Dataset items

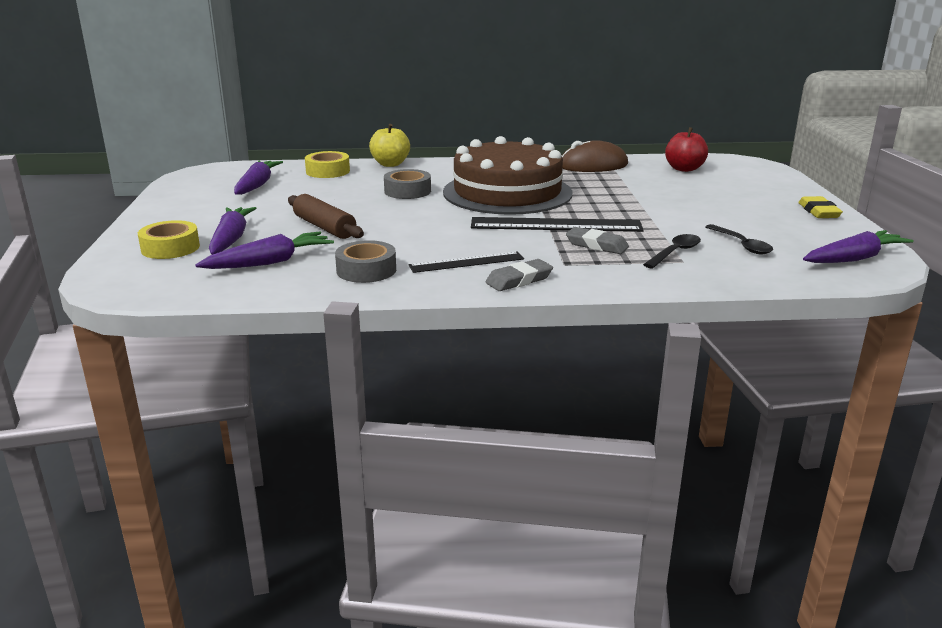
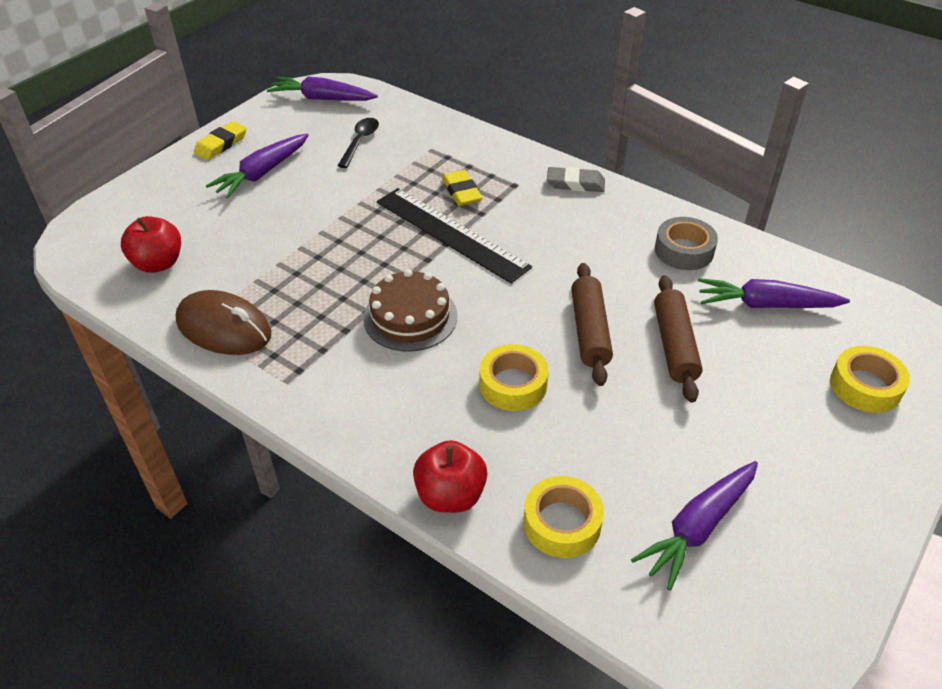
camera: 140 degrees left, 20 degrees up
purple carrot [209,207,256,255] -> purple carrot moved to [206,134,309,198]
yellow apple [369,124,410,167] -> red apple [413,440,487,513]
grey tape [384,169,431,199] -> yellow tape [480,344,549,411]
black ruler [409,251,524,273] -> none
brown cake [443,136,572,215] -> brown cake [363,269,457,352], size x0.54
grey eraser [566,227,629,254] -> yellow eraser [442,170,483,206]
black spoon [643,234,701,268] -> none
none -> brown rolling pin [571,263,613,386]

__HOW TO COMPLETE THIS TASK__
Wherever a line in the records contains the word "yellow", copy that line.

__REPLY TO THE TASK__
yellow apple [369,124,410,167] -> red apple [413,440,487,513]
grey tape [384,169,431,199] -> yellow tape [480,344,549,411]
grey eraser [566,227,629,254] -> yellow eraser [442,170,483,206]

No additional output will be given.